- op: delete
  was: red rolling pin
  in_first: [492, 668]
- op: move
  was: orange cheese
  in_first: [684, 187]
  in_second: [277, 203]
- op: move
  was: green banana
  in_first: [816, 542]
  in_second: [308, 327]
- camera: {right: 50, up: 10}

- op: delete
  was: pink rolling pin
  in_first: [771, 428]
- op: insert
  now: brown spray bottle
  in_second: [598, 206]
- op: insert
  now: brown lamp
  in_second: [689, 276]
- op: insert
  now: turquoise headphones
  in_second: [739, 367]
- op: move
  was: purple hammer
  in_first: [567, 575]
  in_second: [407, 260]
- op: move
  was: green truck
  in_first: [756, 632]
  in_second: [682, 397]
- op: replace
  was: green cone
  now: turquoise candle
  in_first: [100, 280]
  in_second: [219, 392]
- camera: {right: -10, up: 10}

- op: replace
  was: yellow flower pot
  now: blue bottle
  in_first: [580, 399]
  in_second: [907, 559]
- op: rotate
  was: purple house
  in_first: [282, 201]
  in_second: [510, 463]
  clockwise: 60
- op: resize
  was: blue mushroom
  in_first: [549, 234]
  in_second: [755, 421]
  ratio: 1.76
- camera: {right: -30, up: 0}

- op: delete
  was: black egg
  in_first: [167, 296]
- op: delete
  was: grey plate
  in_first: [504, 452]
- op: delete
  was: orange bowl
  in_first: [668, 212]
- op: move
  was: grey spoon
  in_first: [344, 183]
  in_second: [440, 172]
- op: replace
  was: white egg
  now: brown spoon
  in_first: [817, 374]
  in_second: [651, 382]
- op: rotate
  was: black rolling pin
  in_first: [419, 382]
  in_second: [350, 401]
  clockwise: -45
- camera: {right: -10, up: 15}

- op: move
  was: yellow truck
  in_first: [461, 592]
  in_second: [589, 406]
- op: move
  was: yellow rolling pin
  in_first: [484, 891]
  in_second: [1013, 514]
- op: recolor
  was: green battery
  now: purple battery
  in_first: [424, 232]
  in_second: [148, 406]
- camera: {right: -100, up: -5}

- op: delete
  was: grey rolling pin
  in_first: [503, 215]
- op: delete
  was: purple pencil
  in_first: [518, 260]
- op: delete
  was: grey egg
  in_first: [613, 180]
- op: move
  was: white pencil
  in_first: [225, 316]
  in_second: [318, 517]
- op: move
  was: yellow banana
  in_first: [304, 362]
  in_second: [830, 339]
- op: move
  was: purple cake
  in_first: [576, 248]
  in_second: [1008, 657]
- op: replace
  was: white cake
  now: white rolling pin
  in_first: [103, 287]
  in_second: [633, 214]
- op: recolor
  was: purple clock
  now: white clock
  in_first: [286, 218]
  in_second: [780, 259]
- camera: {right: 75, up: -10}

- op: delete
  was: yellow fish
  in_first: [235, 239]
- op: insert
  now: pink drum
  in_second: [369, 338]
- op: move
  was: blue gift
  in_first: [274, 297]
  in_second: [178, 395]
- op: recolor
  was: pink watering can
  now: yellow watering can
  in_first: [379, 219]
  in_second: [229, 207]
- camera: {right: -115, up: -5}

════════════════════

• _Directions for this task_: Only the lines of the data holding the string "blue" are wanted; copy each of them.

• _Output_:
  now: blue bottle
  was: blue mushroom
  was: blue gift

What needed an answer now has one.